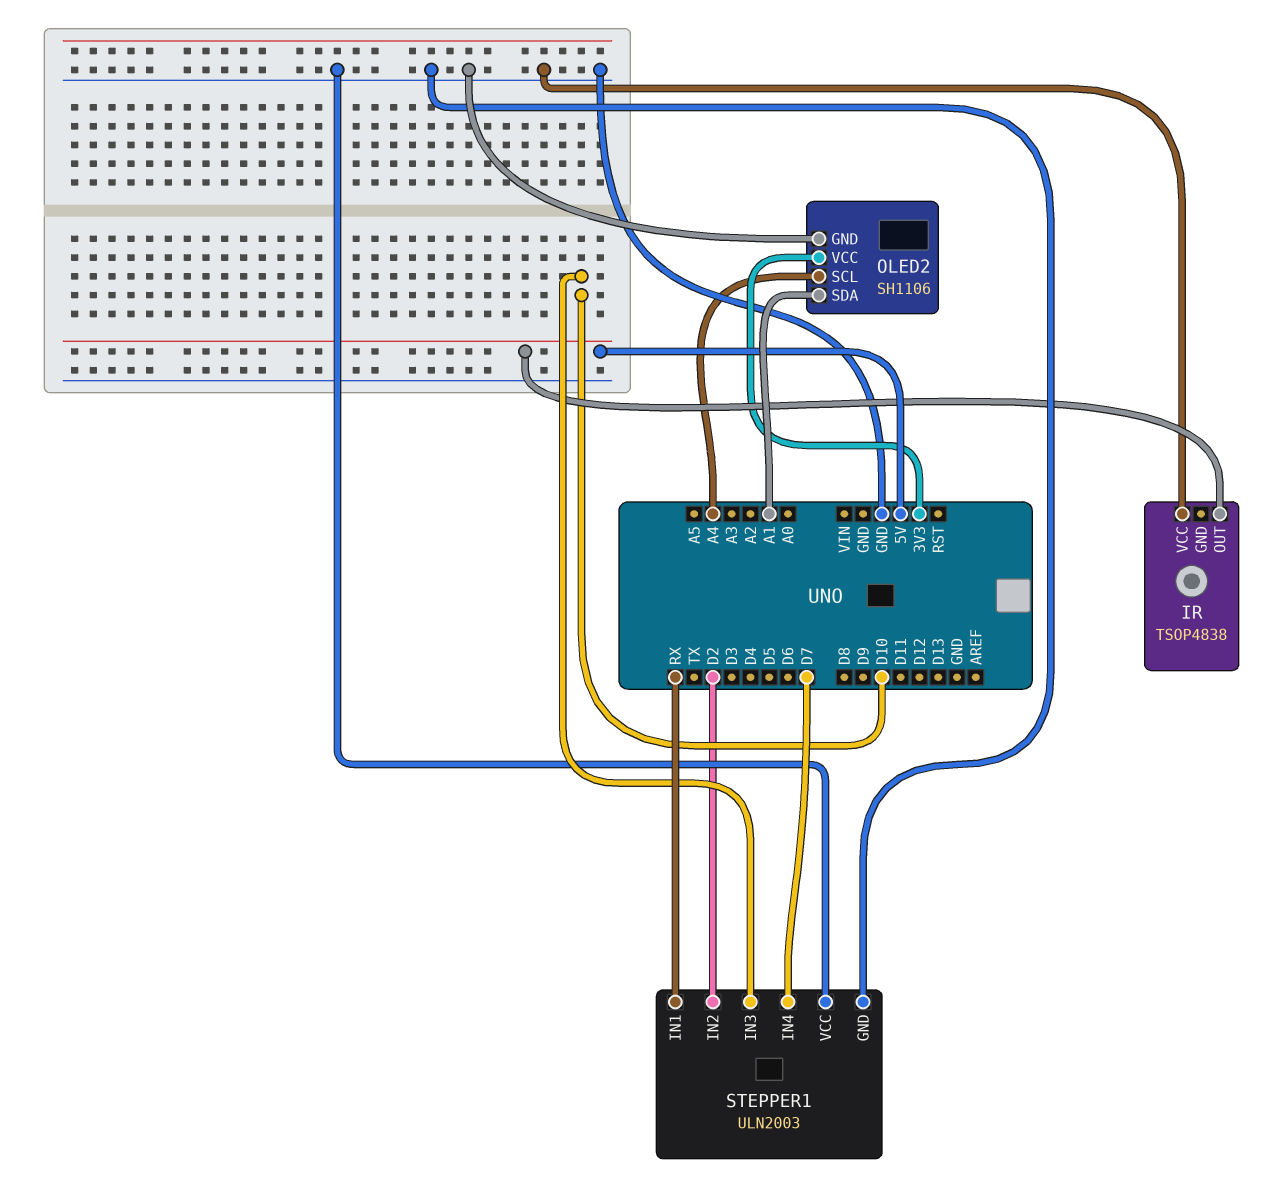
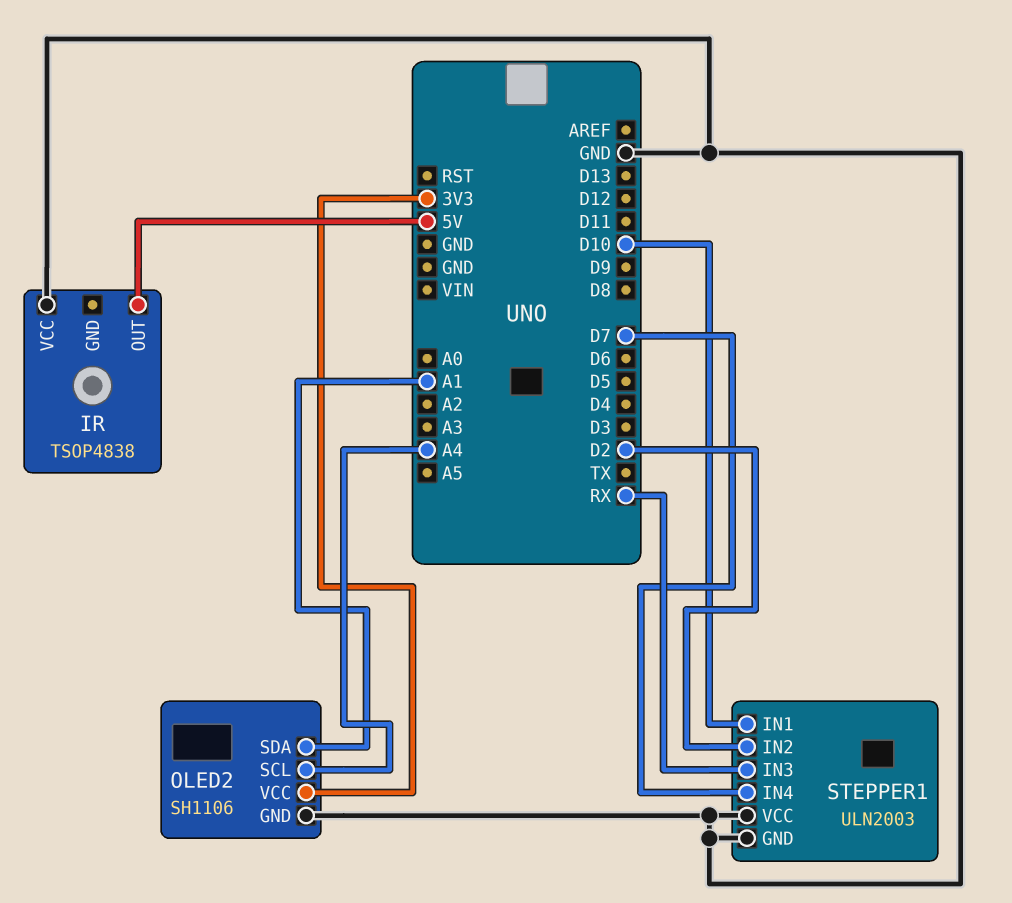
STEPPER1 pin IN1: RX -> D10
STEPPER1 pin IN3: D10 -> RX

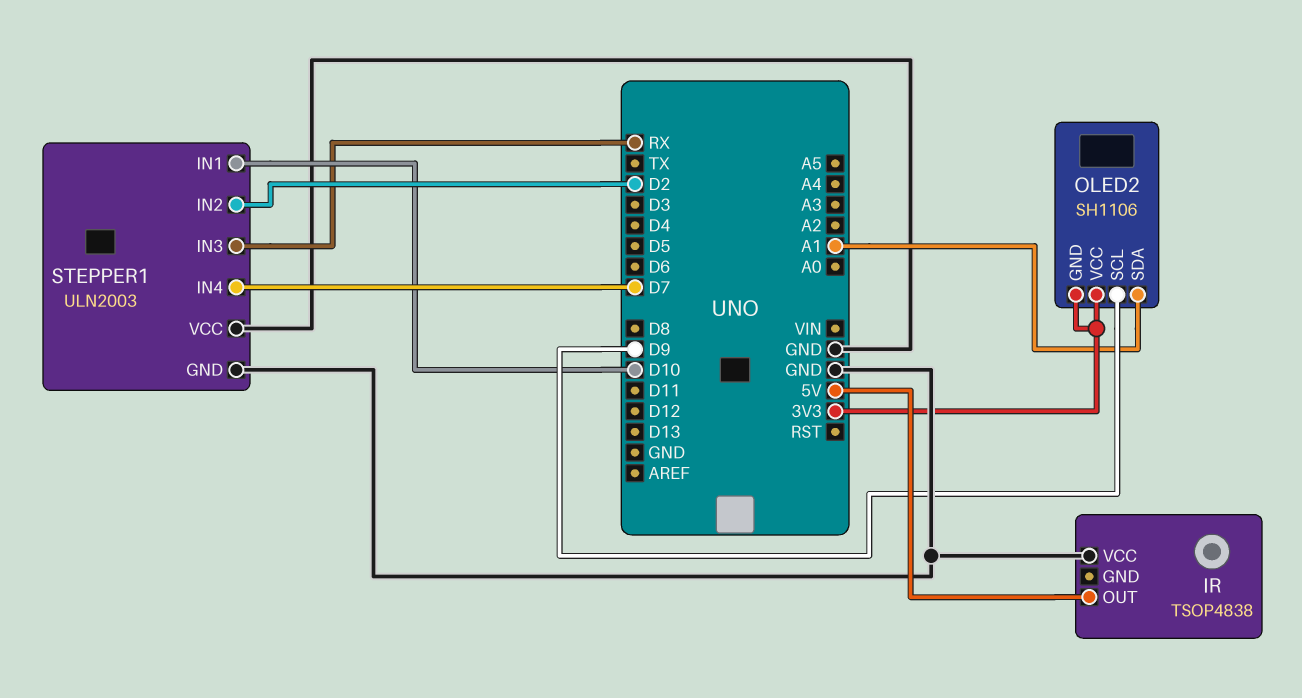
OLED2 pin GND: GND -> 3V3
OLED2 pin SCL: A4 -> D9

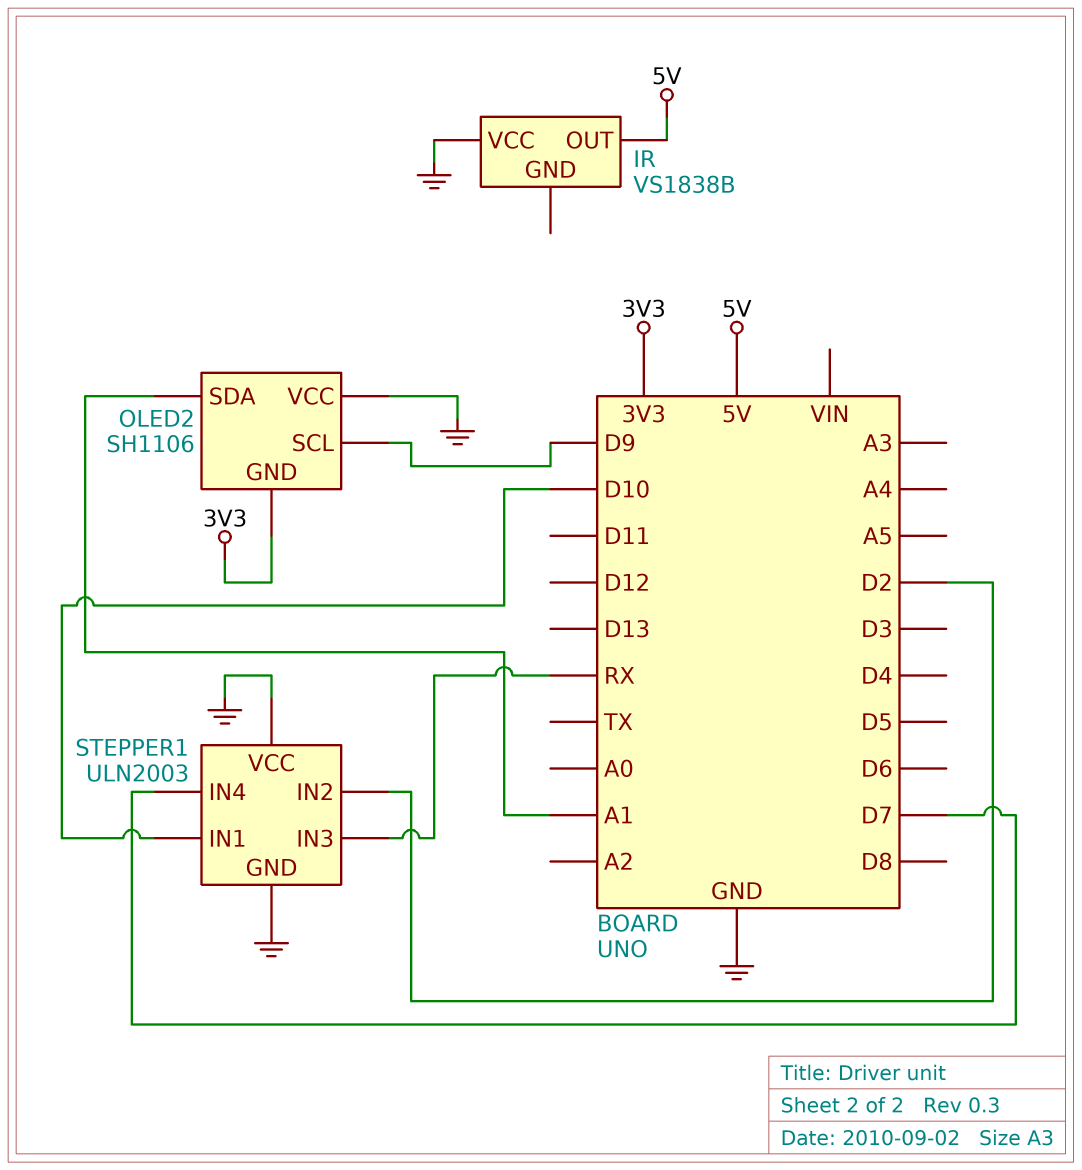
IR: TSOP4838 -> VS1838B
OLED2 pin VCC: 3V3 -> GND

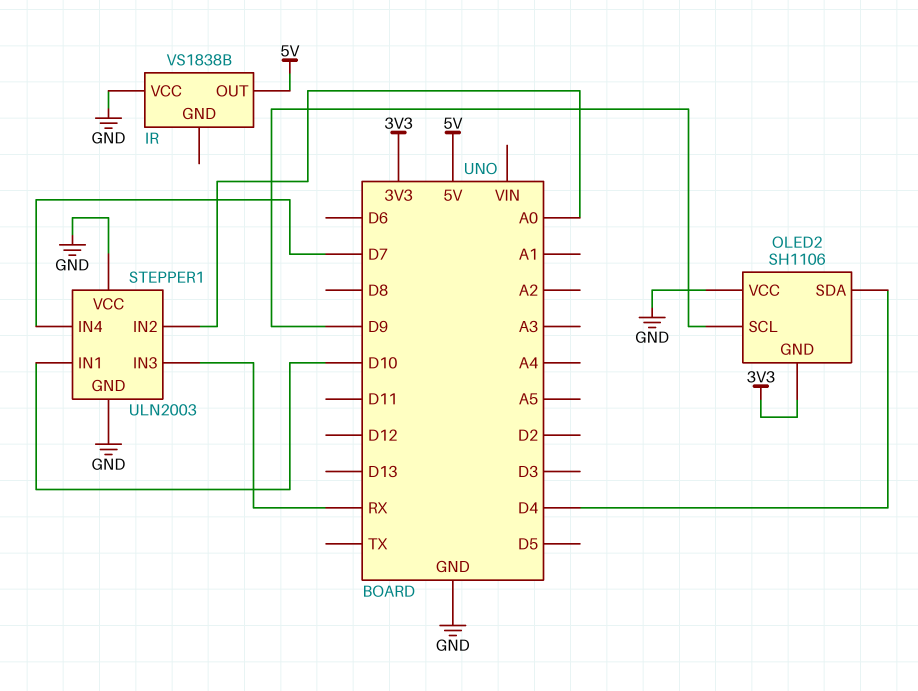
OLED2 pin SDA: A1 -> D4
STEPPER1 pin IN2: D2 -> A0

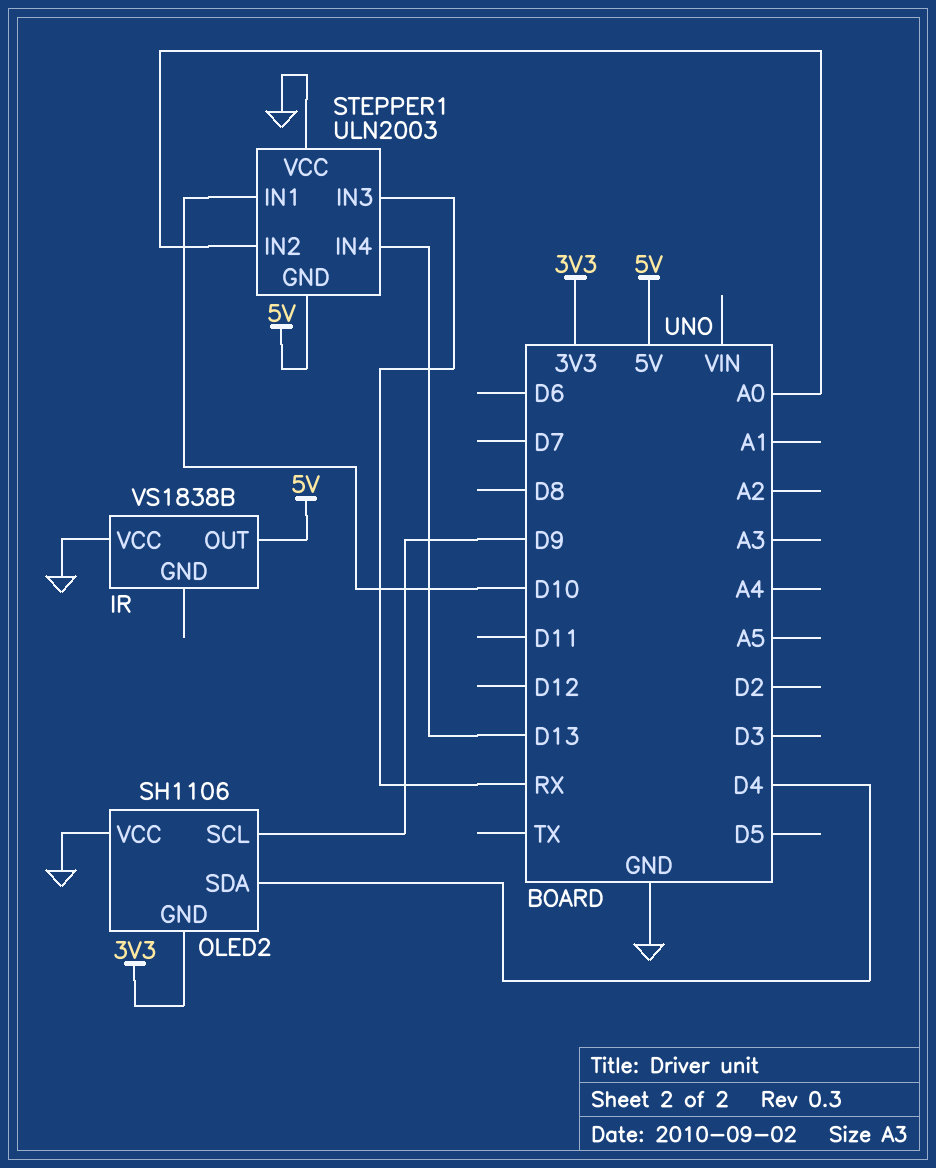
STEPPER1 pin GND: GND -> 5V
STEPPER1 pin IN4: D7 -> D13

####

#### TO DO:
The lines from the one containing "OLED2 pin SCL: A4 -> D9" to the final line of the material, both ends included, should be retyped exactly and alone, with no pictures.

#### REPLY:
OLED2 pin SCL: A4 -> D9

IR: TSOP4838 -> VS1838B
OLED2 pin VCC: 3V3 -> GND

OLED2 pin SDA: A1 -> D4
STEPPER1 pin IN2: D2 -> A0

STEPPER1 pin GND: GND -> 5V
STEPPER1 pin IN4: D7 -> D13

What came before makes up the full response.